PROBLEM REQUIREMENTS:
Please set down exactly the lines of the listing below from the line containing "KEYS pin COM: GND -> VIN" through the line containing "DRIVER pin IN1: 12 -> A4", both lines included, leaving out all other lines.

TASK INPUTS:
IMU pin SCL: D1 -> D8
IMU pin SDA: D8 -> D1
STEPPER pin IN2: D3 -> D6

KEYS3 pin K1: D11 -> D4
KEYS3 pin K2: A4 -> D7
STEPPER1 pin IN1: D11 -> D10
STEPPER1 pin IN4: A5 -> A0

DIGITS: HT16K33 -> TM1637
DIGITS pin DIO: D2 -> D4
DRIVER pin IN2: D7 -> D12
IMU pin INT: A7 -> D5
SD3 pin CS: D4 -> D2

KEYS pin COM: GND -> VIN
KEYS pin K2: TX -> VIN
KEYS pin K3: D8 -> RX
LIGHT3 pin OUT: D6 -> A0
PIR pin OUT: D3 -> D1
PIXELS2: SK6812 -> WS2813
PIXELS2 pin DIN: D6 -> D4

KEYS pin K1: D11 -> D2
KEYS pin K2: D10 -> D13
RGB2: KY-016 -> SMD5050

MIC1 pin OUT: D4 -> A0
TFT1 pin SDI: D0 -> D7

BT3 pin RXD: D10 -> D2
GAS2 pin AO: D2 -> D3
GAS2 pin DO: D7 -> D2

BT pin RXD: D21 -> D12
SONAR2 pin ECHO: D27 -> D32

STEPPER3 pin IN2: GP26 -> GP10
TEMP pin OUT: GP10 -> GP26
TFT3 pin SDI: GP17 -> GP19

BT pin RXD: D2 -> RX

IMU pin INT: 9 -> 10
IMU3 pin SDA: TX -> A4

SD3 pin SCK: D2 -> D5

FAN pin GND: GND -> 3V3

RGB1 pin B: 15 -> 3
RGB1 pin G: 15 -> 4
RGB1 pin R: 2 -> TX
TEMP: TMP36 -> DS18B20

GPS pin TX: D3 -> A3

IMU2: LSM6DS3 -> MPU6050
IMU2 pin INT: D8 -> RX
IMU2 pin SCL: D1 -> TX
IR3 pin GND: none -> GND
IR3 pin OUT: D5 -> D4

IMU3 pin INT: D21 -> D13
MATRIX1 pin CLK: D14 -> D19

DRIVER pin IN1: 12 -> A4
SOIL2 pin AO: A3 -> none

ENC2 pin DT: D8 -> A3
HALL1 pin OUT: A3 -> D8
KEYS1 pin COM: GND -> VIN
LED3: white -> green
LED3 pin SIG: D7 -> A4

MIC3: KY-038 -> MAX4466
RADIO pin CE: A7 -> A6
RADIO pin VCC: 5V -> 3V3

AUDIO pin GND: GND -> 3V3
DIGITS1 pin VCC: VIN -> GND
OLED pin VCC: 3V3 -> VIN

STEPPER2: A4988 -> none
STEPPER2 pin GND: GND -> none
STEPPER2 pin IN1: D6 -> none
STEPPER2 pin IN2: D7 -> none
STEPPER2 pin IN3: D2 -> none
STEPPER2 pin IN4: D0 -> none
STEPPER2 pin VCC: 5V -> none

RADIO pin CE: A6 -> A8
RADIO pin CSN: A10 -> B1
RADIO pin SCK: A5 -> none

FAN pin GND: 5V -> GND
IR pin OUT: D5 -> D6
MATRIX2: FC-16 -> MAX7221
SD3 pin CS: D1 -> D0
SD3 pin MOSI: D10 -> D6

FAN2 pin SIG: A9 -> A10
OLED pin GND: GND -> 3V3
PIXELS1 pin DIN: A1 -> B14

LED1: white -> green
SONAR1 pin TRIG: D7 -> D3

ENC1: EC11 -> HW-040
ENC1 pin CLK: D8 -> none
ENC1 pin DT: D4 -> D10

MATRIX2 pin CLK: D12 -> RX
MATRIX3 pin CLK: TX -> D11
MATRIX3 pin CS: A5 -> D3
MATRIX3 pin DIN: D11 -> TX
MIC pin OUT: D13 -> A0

SOLUTION TO THE PROBLEM:
KEYS pin COM: GND -> VIN
KEYS pin K2: TX -> VIN
KEYS pin K3: D8 -> RX
LIGHT3 pin OUT: D6 -> A0
PIR pin OUT: D3 -> D1
PIXELS2: SK6812 -> WS2813
PIXELS2 pin DIN: D6 -> D4

KEYS pin K1: D11 -> D2
KEYS pin K2: D10 -> D13
RGB2: KY-016 -> SMD5050

MIC1 pin OUT: D4 -> A0
TFT1 pin SDI: D0 -> D7

BT3 pin RXD: D10 -> D2
GAS2 pin AO: D2 -> D3
GAS2 pin DO: D7 -> D2

BT pin RXD: D21 -> D12
SONAR2 pin ECHO: D27 -> D32

STEPPER3 pin IN2: GP26 -> GP10
TEMP pin OUT: GP10 -> GP26
TFT3 pin SDI: GP17 -> GP19

BT pin RXD: D2 -> RX

IMU pin INT: 9 -> 10
IMU3 pin SDA: TX -> A4

SD3 pin SCK: D2 -> D5

FAN pin GND: GND -> 3V3

RGB1 pin B: 15 -> 3
RGB1 pin G: 15 -> 4
RGB1 pin R: 2 -> TX
TEMP: TMP36 -> DS18B20

GPS pin TX: D3 -> A3

IMU2: LSM6DS3 -> MPU6050
IMU2 pin INT: D8 -> RX
IMU2 pin SCL: D1 -> TX
IR3 pin GND: none -> GND
IR3 pin OUT: D5 -> D4

IMU3 pin INT: D21 -> D13
MATRIX1 pin CLK: D14 -> D19

DRIVER pin IN1: 12 -> A4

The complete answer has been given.